## PROBLEM DETAILS
Only the closing stretch of the material is wanted: the line containing "none -> red tile G6 level 1" and every line after it, transcribed exactly.

Top of DATA

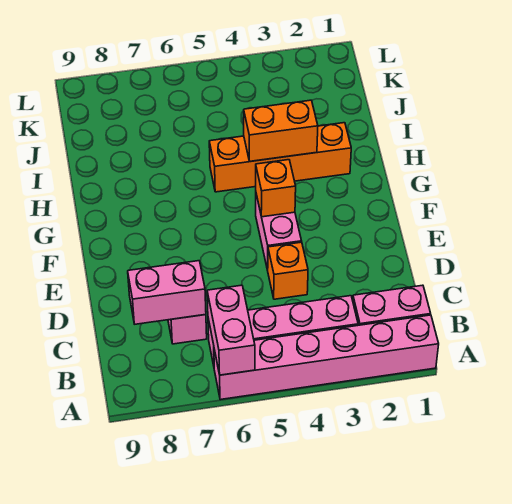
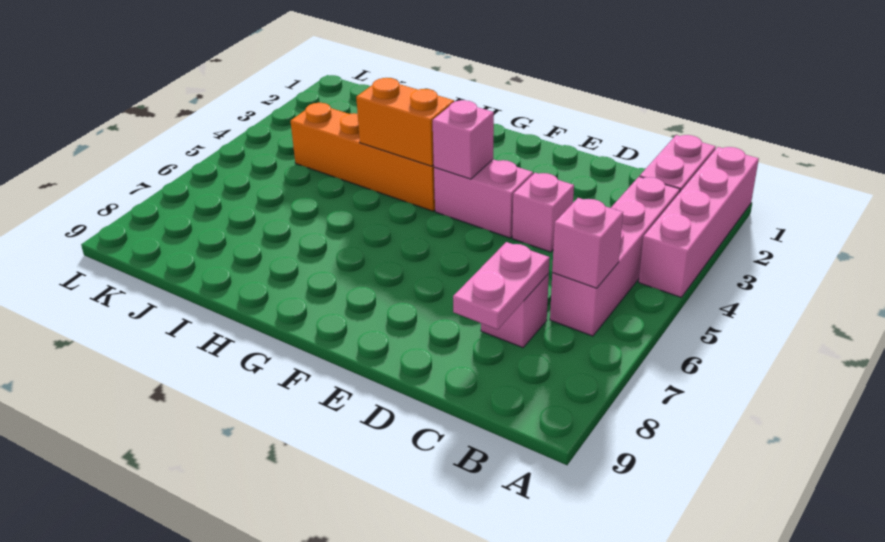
pink brick A1:A6 level 1 -> pink brick A1:A4 level 1
pink brick A6:B6 level 2 -> pink brick B6 level 2
pink brick C7:C8 level 2 -> pink plate C7:C8 level 2
orange brick D4 level 1 -> pink brick D4 level 1
orange brick F4 level 2 -> pink brick F4 level 2
orange brick H2:H5 level 1 -> orange brick G4:J4 level 1
orange brick H3:H4 level 2 -> orange brick G4:H4 level 2

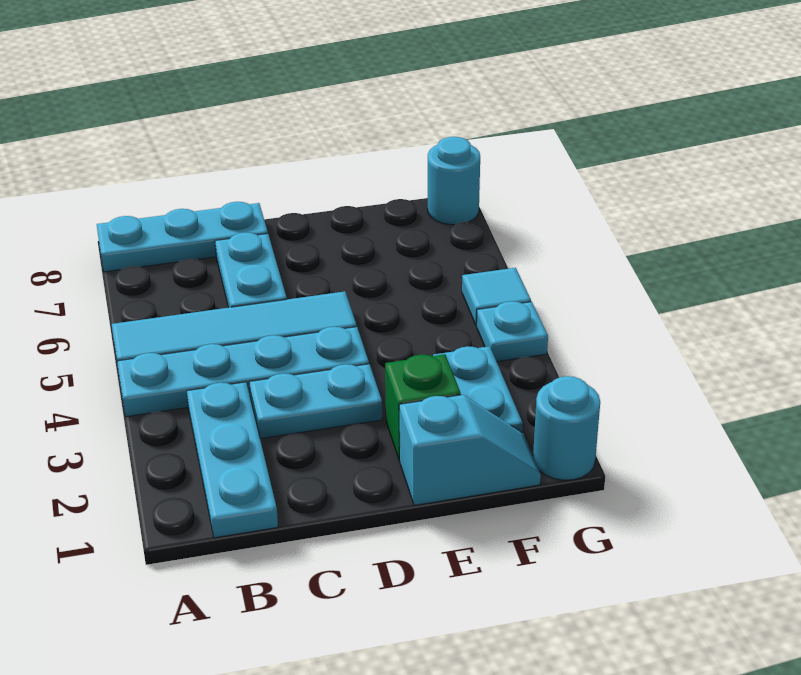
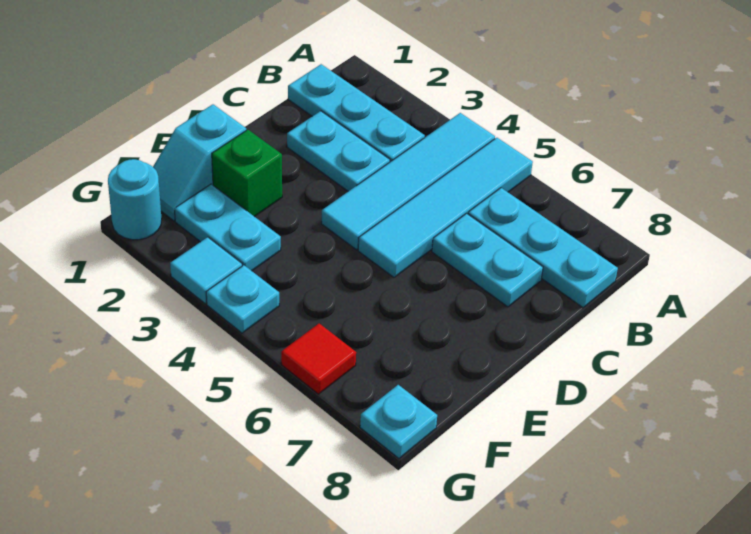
cyan plate A4:D4 level 1 -> cyan tile A4:D4 level 1
cyan plate A8:C8 level 1 -> cyan plate B6:B8 level 1
cyan plate C3:D3 level 1 -> cyan plate C2:C3 level 1
cyan tile G5 level 1 -> cyan tile G3 level 1
none -> red tile G6 level 1
cyan round brick G8 level 1 -> cyan plate G8 level 1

Bottom of DATA

## REPLY
none -> red tile G6 level 1
cyan round brick G8 level 1 -> cyan plate G8 level 1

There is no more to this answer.